**Your goal:**
The copy has to match the data exactly and leave out every picture.

»»

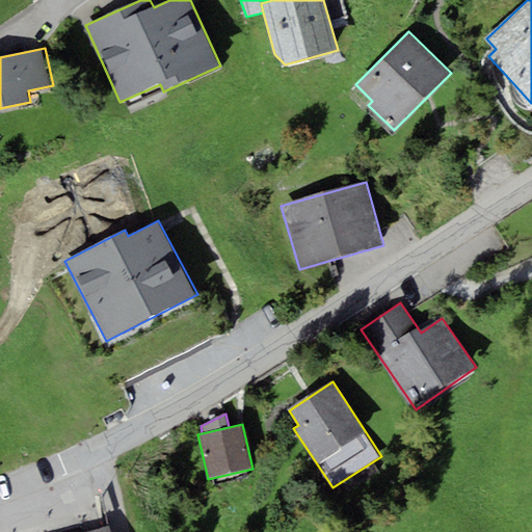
All buildings are outlined.
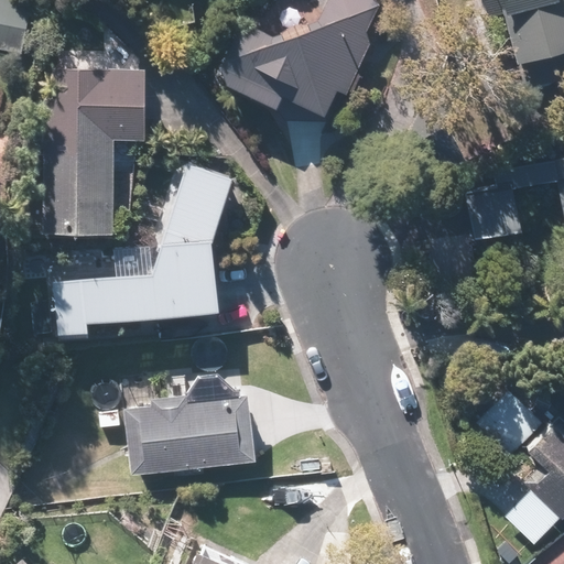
[(31,4),(6,0),(0,0),(0,51),(22,56),(31,4)]
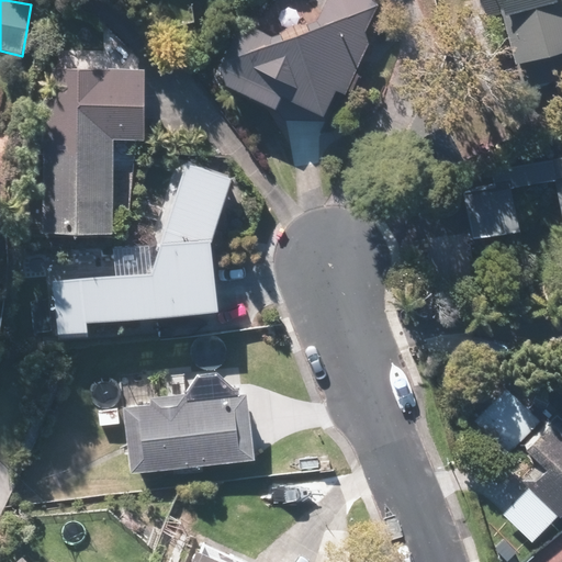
[(323,0),(308,27),(222,62),(214,78),(292,119),(326,117),(384,9),(367,0),(323,0)]
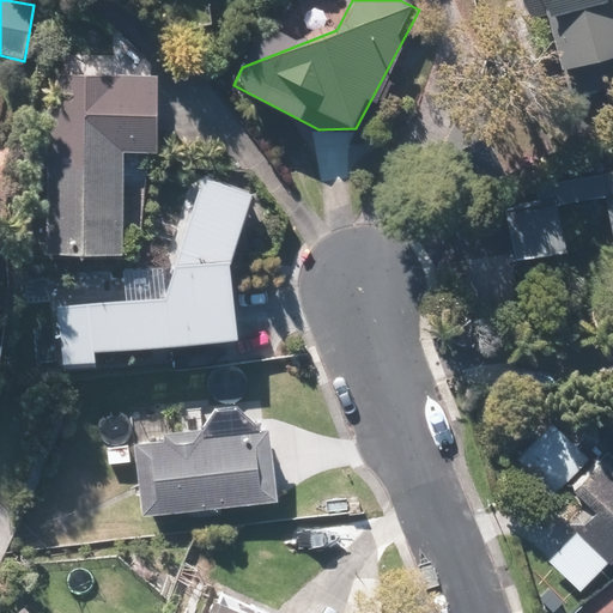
[(612,0),(527,0),(532,17),(556,11),(570,68),(612,58),(612,0)]
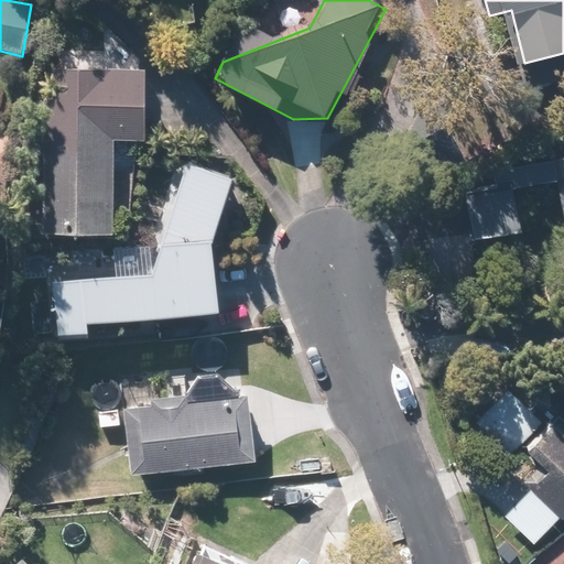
[(46,63),(42,232),(112,234),(115,138),(143,139),(145,65),(46,63)]
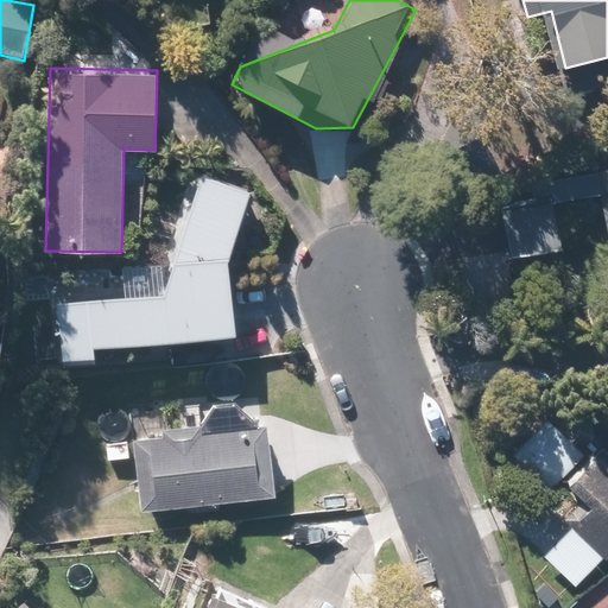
[(607,166),(596,168),(605,230),(607,229),(607,166)]
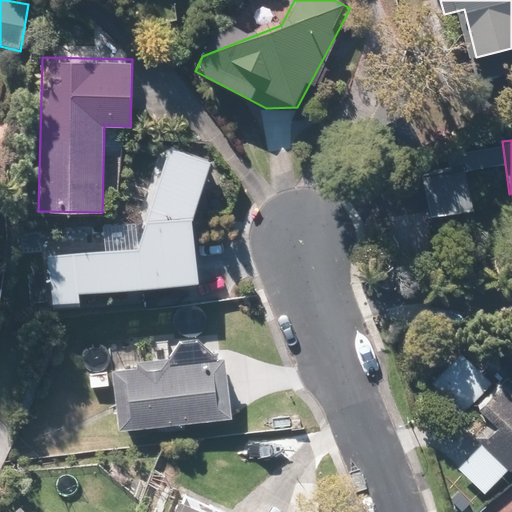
[(195,282),(191,245),(190,223),(208,162),(168,149),(137,249),(45,258),(49,305),(79,303),(78,292),(195,282)]
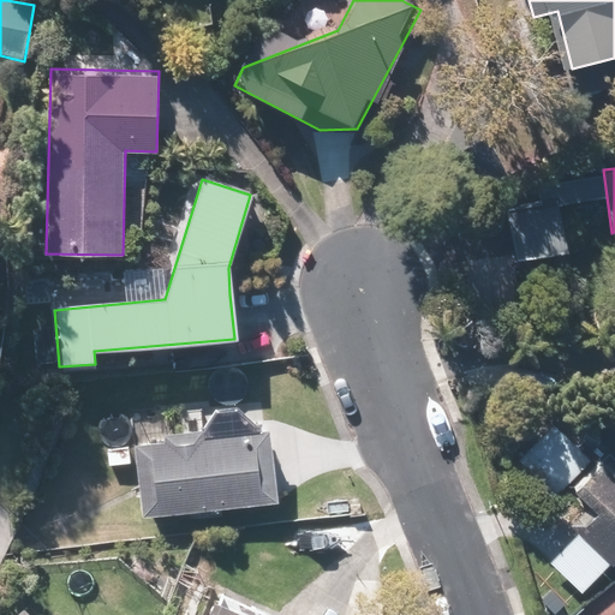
[(562,199),(506,212),(517,260),(572,248),(562,199)]
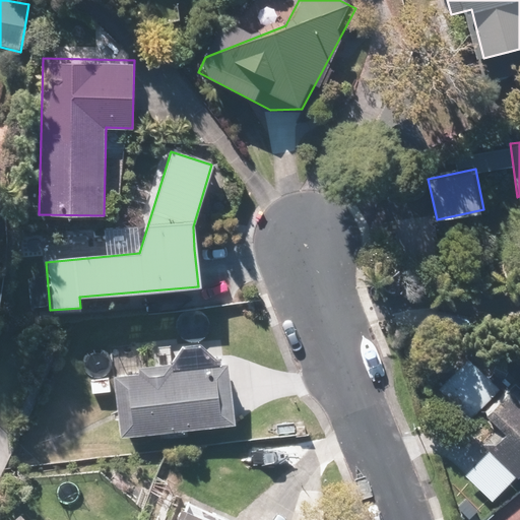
[(500,388),(470,359),(438,391),(467,420),(500,388)]
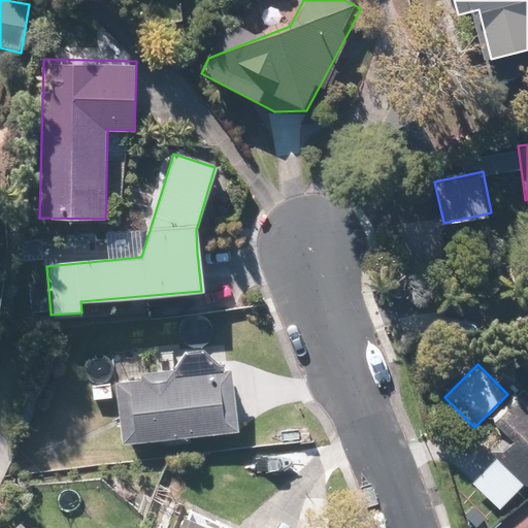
[(233,367),(117,375),(122,441),(238,433),(233,367)]
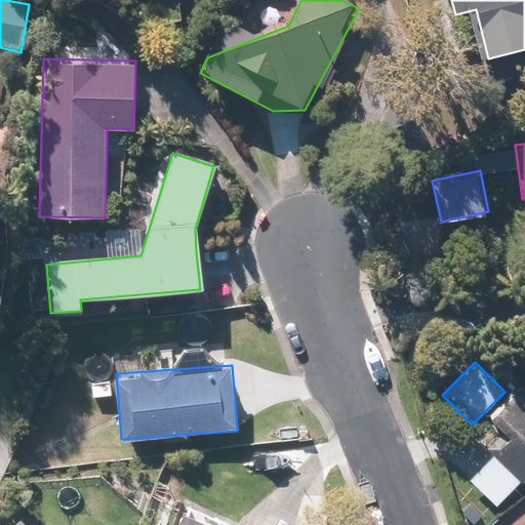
[(524,401),(514,390),(488,415),(503,430),(486,447),(521,482),(524,477),(524,401)]
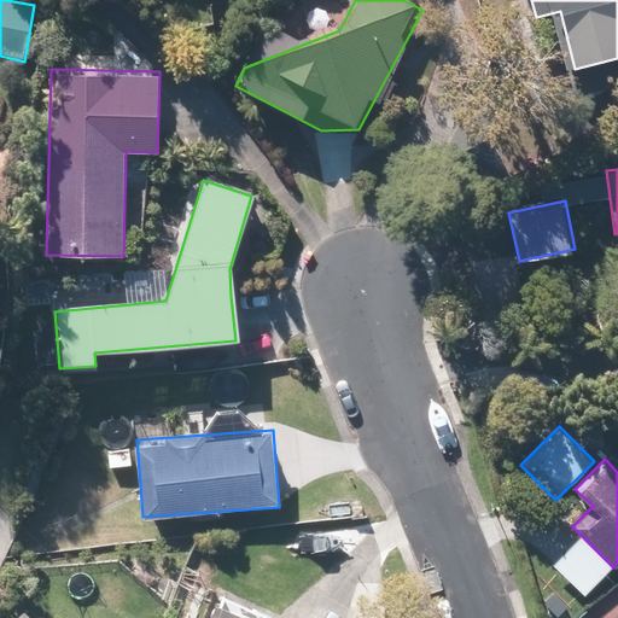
[(256,617),(221,601),(211,617),(256,617)]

««

**Solution to this exercise:**
All buildings are outlined.
[(31,4),(6,0),(0,0),(0,51),(22,56),(31,4)]
[(323,0),(308,27),(222,62),(214,78),(292,119),(326,117),(384,9),(367,0),(323,0)]
[(612,0),(527,0),(532,17),(556,11),(570,68),(612,58),(612,0)]
[(46,63),(42,232),(112,234),(115,138),(143,139),(145,65),(46,63)]
[(607,166),(596,168),(605,230),(607,229),(607,166)]
[(195,282),(191,245),(190,223),(208,162),(168,149),(137,249),(45,258),(49,305),(79,303),(78,292),(195,282)]
[(562,199),(506,212),(517,260),(572,248),(562,199)]
[(500,388),(470,359),(438,391),(467,420),(500,388)]
[(233,367),(117,375),(122,441),(238,433),(233,367)]
[(524,401),(514,390),(488,415),(503,430),(486,447),(521,482),(524,477),(524,401)]
[(256,617),(221,601),(211,617),(256,617)]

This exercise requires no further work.